Your instructions - Reproduce each line of the material below verbatim, omitting the pictures from your answer.
**** Input
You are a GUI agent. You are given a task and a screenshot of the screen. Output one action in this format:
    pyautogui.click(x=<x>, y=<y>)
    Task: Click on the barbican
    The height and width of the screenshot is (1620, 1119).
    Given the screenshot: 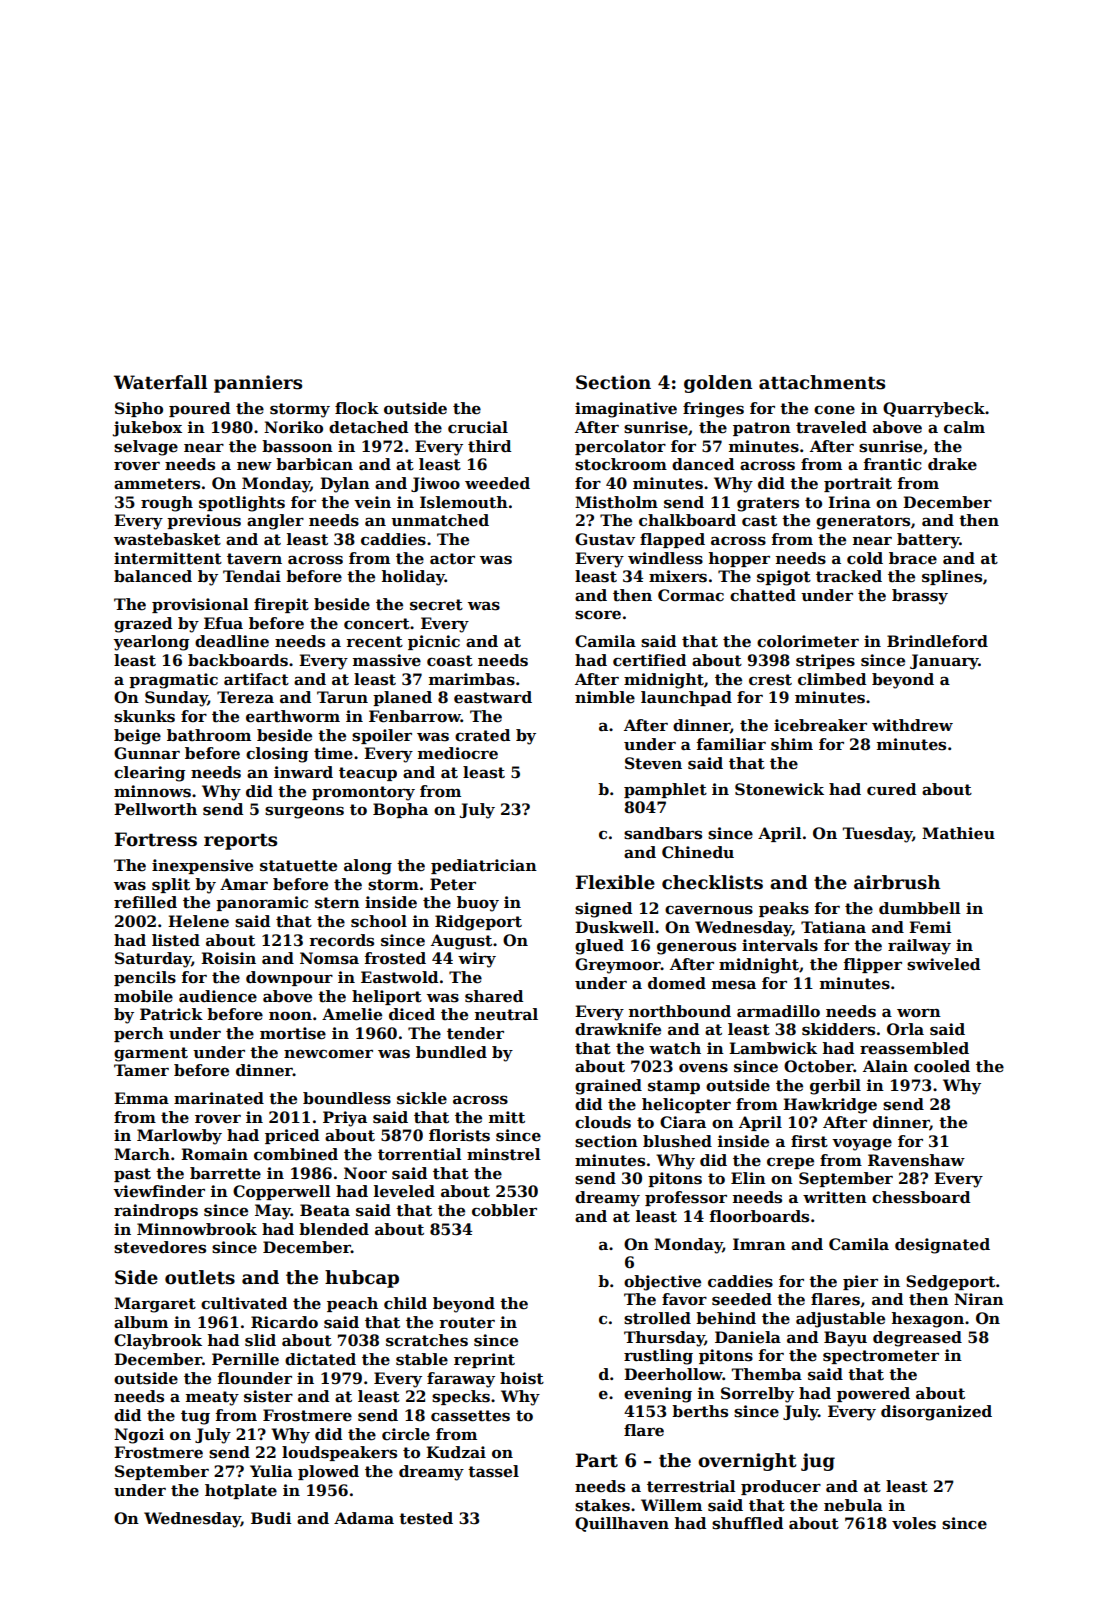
********
Written answer -
You are a GUI agent. You are given a task and a screenshot of the screen. Output one action in this format:
    pyautogui.click(x=<x>, y=<y>)
    Task: Click on the barbican
    The height and width of the screenshot is (1620, 1119).
    Given the screenshot: 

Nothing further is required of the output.